> [Exercise details]
Within the records below, find each line with the word "mushroom" and copy it out.

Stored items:
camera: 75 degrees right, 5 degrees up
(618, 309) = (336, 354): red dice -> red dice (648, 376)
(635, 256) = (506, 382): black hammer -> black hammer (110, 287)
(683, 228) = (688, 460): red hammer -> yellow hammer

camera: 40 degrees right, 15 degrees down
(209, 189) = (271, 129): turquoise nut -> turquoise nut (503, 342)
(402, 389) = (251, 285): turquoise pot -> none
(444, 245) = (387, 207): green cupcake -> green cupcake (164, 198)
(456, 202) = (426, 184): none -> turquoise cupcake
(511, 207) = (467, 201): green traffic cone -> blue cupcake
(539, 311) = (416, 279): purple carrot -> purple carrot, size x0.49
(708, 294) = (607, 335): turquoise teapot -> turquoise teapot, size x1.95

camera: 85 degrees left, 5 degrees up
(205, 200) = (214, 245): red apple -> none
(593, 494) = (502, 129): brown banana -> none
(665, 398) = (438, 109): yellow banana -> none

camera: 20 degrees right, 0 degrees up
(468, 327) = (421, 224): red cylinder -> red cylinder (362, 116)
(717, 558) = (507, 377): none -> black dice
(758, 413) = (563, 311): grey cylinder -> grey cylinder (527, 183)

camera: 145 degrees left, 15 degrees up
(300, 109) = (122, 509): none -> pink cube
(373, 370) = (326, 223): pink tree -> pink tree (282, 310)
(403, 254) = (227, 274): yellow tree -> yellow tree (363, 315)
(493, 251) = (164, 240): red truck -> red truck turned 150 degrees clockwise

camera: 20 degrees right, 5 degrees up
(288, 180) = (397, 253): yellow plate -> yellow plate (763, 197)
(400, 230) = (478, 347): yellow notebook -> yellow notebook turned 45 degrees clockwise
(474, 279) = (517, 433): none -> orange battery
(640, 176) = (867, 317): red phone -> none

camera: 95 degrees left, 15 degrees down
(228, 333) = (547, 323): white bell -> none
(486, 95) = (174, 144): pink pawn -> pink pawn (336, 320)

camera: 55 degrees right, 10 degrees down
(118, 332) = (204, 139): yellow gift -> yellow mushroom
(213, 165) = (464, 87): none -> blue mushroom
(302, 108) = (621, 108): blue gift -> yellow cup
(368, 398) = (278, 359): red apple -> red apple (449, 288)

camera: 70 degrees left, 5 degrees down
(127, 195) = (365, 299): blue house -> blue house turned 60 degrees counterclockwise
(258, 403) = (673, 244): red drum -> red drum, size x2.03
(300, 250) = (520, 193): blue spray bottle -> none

> [Exercise answer]
(118, 332) = (204, 139): yellow gift -> yellow mushroom
(213, 165) = (464, 87): none -> blue mushroom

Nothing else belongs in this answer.